Scene image comparisons:
━━━

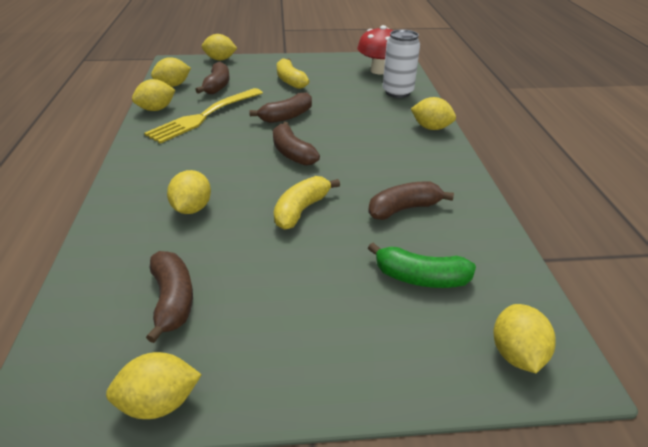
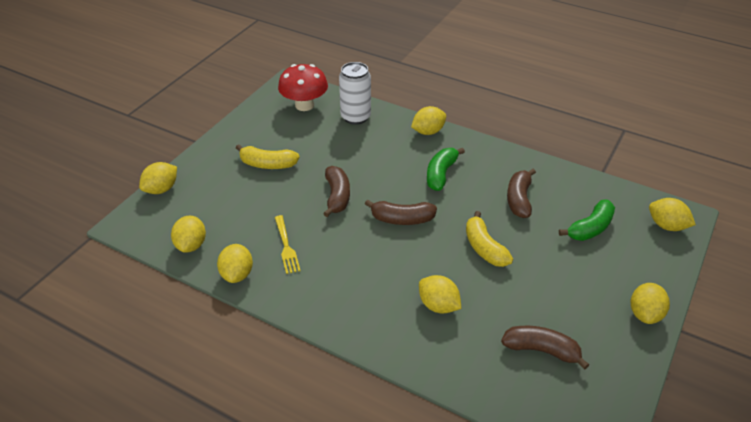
camera: 55 degrees left, 5 degrees up
(159, 402) = (628, 383): yellow lemon -> yellow lemon (645, 314)
(204, 116) = (286, 246): yellow fork -> yellow fork, size x0.54
(217, 86) = (227, 215): brown banana -> none
(380, 153) = (441, 174): none -> green banana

━━━

Exercise objective: Repeat the entries faithfully. Any picture gets left out.

Answer to this task:
camera: 55 degrees left, 5 degrees up
(159, 402) = (628, 383): yellow lemon -> yellow lemon (645, 314)
(204, 116) = (286, 246): yellow fork -> yellow fork, size x0.54
(217, 86) = (227, 215): brown banana -> none
(380, 153) = (441, 174): none -> green banana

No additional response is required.